Extracted records:
=== Section Start ===

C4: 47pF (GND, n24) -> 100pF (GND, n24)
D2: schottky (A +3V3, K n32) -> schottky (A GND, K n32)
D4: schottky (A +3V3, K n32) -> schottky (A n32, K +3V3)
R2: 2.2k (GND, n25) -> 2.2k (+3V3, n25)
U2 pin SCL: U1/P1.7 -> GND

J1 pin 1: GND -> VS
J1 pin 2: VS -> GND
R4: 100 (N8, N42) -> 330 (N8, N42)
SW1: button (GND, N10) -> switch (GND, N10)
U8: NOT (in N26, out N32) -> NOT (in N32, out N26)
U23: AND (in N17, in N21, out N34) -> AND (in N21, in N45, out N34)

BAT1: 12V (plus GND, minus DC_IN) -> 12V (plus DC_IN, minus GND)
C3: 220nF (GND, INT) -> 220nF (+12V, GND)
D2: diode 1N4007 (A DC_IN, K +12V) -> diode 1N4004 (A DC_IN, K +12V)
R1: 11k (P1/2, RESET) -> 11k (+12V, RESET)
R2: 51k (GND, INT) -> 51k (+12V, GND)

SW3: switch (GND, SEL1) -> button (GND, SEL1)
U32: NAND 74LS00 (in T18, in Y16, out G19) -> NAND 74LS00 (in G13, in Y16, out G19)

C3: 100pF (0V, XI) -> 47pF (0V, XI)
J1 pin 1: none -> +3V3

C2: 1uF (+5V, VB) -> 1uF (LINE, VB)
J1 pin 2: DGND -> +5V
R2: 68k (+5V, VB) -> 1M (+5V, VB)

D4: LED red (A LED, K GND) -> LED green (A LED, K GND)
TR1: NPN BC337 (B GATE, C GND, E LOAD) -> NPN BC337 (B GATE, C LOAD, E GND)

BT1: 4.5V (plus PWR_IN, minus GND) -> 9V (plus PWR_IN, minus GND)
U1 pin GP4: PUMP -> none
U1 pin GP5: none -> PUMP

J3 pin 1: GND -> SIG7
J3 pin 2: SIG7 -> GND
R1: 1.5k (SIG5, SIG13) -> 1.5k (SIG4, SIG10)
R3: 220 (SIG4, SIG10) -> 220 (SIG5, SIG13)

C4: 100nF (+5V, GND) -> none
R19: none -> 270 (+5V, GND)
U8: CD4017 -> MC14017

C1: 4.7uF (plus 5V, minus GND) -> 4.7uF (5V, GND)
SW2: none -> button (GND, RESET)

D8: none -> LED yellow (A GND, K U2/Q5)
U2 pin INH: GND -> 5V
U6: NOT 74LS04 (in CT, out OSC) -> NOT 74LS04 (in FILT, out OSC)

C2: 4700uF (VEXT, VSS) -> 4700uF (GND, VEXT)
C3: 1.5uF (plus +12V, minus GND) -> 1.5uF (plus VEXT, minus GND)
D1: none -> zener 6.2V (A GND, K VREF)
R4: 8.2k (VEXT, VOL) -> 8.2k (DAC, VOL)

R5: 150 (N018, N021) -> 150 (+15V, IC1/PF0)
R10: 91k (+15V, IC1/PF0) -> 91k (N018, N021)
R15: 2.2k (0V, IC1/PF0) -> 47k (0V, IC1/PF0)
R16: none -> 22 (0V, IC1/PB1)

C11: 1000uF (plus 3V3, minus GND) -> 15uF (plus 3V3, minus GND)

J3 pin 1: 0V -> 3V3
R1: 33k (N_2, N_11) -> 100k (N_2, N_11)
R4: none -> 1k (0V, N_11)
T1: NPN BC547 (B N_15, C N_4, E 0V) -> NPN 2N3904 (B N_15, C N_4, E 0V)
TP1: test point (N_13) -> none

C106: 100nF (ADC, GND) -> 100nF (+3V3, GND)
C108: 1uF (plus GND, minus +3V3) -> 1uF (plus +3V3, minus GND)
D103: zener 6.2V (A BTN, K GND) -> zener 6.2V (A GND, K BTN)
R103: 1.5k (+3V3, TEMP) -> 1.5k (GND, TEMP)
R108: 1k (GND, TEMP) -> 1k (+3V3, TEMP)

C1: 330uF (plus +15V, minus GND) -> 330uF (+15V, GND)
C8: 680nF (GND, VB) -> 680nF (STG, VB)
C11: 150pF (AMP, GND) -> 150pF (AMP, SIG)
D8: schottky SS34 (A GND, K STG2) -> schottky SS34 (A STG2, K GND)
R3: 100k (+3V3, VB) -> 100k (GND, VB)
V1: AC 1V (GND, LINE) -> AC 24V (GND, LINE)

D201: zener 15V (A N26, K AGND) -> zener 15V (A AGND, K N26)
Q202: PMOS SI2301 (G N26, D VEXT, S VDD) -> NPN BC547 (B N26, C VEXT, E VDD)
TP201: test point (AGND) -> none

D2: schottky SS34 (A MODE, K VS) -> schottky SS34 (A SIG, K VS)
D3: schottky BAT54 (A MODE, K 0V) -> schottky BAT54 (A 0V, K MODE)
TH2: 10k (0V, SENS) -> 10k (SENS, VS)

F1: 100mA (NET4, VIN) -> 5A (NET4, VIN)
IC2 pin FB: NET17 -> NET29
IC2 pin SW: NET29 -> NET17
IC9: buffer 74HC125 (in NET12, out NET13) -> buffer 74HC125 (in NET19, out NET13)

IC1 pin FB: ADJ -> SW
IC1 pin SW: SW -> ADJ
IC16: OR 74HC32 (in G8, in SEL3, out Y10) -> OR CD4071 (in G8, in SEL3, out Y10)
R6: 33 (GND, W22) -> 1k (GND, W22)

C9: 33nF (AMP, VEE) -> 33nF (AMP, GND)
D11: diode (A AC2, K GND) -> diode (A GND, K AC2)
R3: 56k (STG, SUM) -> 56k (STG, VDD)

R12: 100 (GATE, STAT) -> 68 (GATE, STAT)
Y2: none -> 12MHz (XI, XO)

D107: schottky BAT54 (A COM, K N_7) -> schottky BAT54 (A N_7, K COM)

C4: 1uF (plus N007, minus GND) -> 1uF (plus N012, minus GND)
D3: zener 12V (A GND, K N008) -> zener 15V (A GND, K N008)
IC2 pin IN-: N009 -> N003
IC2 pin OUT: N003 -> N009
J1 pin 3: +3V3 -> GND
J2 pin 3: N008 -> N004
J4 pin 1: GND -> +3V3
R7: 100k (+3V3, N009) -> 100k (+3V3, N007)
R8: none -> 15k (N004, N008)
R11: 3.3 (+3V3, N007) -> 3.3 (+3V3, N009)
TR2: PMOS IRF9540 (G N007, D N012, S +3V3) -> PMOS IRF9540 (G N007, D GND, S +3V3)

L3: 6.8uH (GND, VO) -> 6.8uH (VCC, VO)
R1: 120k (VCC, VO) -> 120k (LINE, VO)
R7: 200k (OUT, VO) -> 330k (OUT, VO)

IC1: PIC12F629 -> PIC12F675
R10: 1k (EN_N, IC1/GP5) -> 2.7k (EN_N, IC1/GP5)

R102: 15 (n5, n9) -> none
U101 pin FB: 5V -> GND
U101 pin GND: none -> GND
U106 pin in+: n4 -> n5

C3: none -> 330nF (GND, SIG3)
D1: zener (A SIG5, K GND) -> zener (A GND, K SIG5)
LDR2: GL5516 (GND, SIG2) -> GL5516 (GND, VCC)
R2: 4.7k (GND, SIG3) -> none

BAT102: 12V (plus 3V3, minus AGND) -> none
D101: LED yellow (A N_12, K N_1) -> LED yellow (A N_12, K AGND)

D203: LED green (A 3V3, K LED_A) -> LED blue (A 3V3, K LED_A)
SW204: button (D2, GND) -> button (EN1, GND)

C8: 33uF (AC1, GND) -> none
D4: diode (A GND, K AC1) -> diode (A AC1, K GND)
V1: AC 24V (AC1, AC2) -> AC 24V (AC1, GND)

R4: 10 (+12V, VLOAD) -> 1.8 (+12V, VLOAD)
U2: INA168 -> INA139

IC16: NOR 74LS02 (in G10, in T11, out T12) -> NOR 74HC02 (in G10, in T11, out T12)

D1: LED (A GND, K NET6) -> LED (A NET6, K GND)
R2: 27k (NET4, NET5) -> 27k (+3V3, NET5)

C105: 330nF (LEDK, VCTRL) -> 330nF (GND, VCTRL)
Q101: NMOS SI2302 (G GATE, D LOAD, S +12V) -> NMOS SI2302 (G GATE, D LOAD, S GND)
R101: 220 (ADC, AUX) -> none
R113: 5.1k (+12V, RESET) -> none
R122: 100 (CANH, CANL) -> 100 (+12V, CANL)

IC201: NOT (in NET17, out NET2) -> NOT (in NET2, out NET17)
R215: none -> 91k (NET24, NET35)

=== Section End ===

# Description of the task:
Restate word for word the lines of the data above, starting at the line containing "U2 pin SCL: U1/P1.7 -> GND" and ending at the line containing "C3: 220nF (GND, INT) -> 220nF (+12V, GND)", both included, and nothing more.

# Completed task:
U2 pin SCL: U1/P1.7 -> GND

J1 pin 1: GND -> VS
J1 pin 2: VS -> GND
R4: 100 (N8, N42) -> 330 (N8, N42)
SW1: button (GND, N10) -> switch (GND, N10)
U8: NOT (in N26, out N32) -> NOT (in N32, out N26)
U23: AND (in N17, in N21, out N34) -> AND (in N21, in N45, out N34)

BAT1: 12V (plus GND, minus DC_IN) -> 12V (plus DC_IN, minus GND)
C3: 220nF (GND, INT) -> 220nF (+12V, GND)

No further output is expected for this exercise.